**Task requirements**
Please retype the listing below word for word and exclude its images.
Start of Block
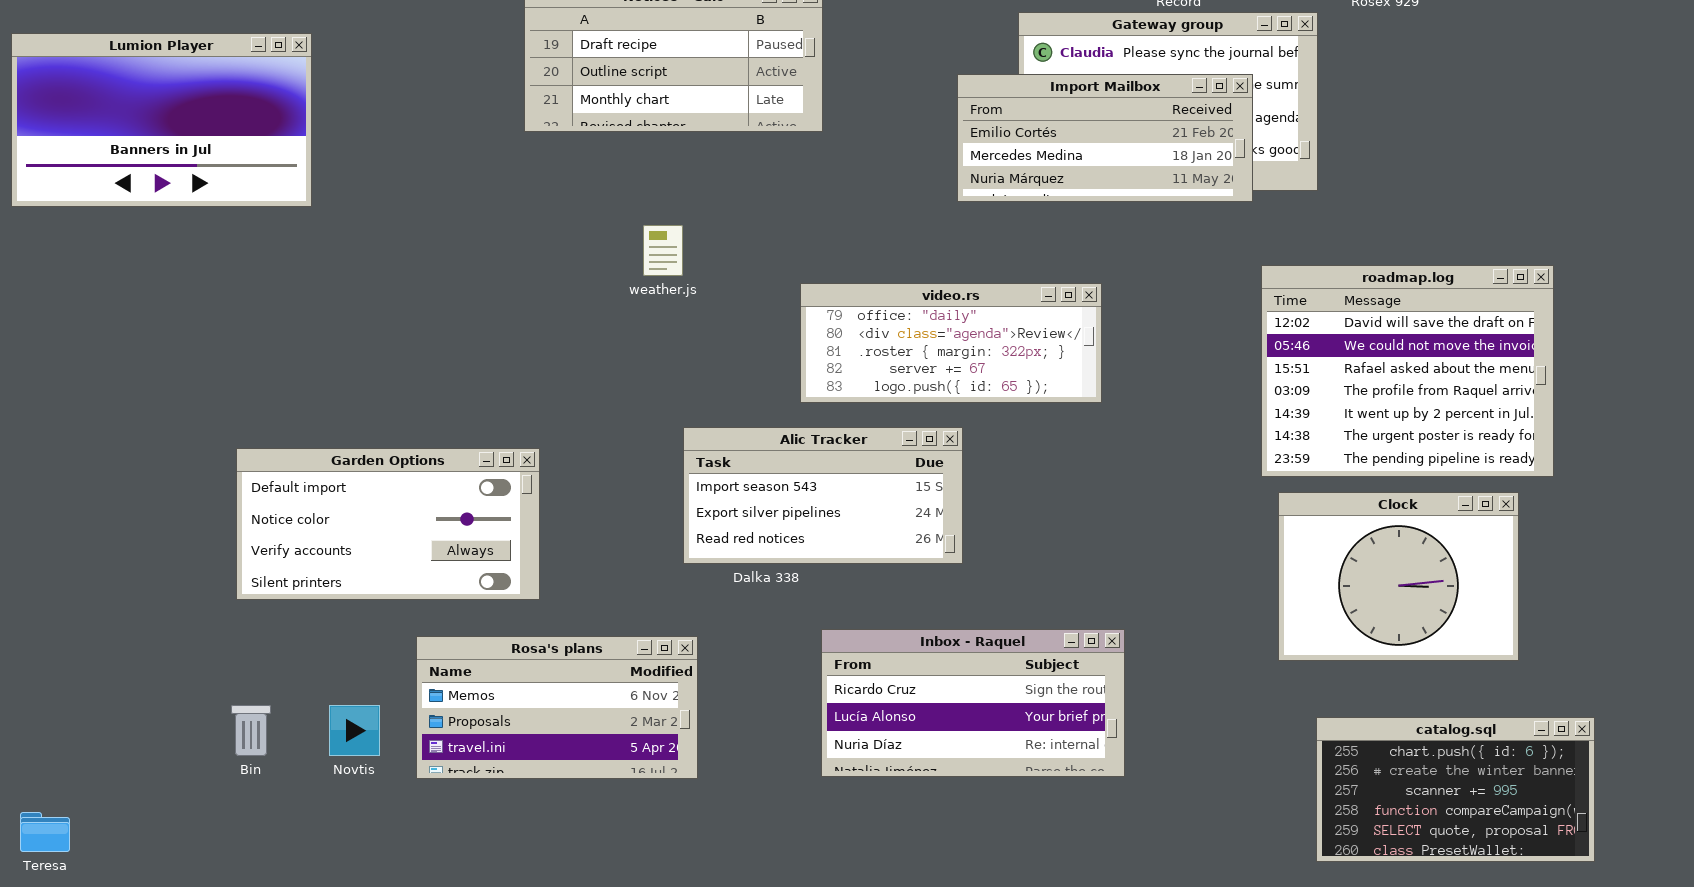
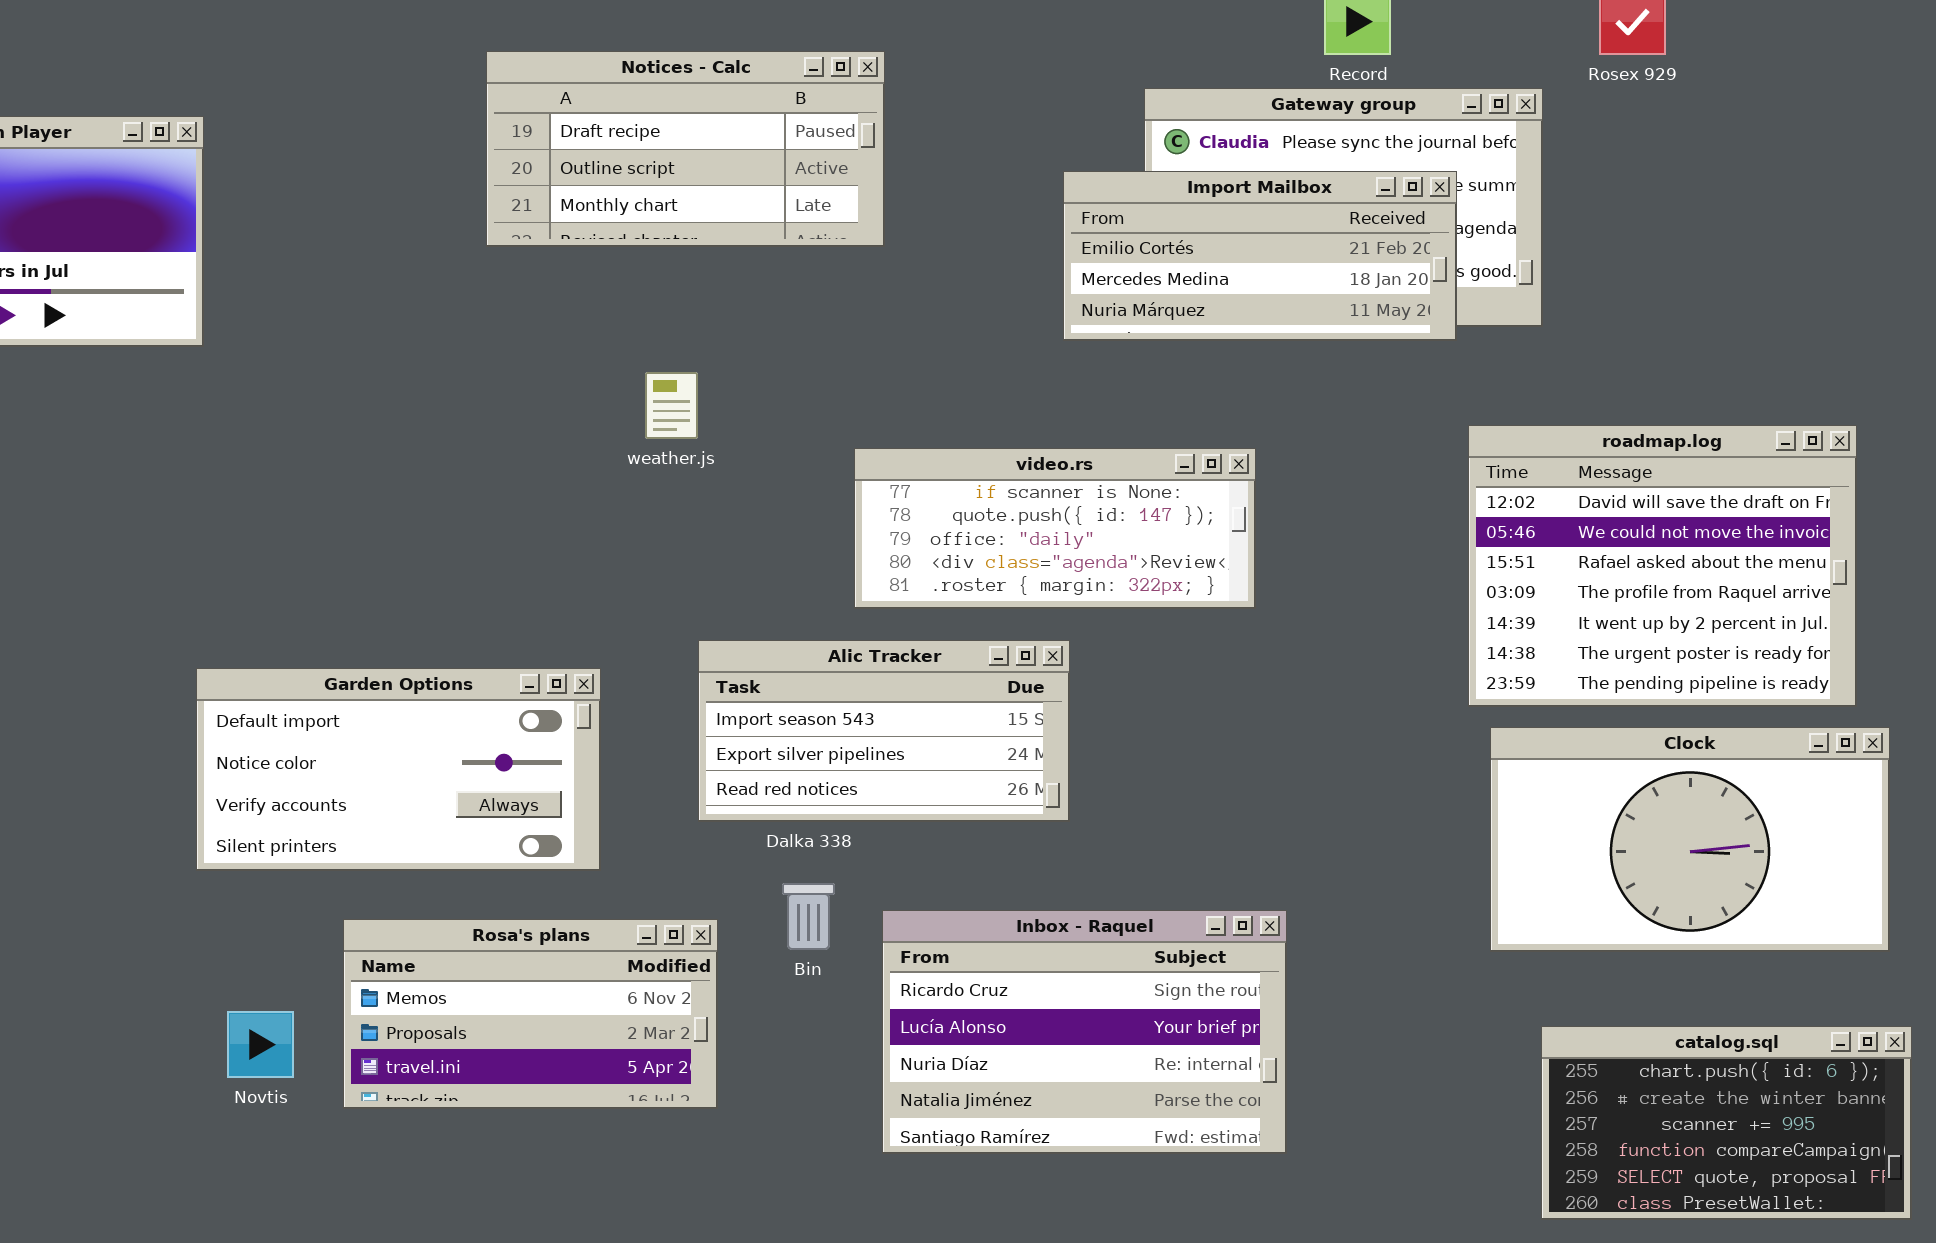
video.rs: [800,283,1102,403] -> [854,448,1256,609], scrolled up 2 rows
Garden Options: [236,448,540,600] -> [196,668,601,871], moved
Clock: [1278,492,1519,661] -> [1490,727,1890,952], resized
Inbox - Raquel: [821,629,1125,777] -> [882,910,1287,1154], resized
Bin: [231,705,271,756] -> [782,883,835,950], moved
End of Block
**Solution to the exercise**
video.rs: [800,283,1102,403] -> [854,448,1256,609], scrolled up 2 rows
Garden Options: [236,448,540,600] -> [196,668,601,871], moved
Clock: [1278,492,1519,661] -> [1490,727,1890,952], resized
Inbox - Raquel: [821,629,1125,777] -> [882,910,1287,1154], resized
Bin: [231,705,271,756] -> [782,883,835,950], moved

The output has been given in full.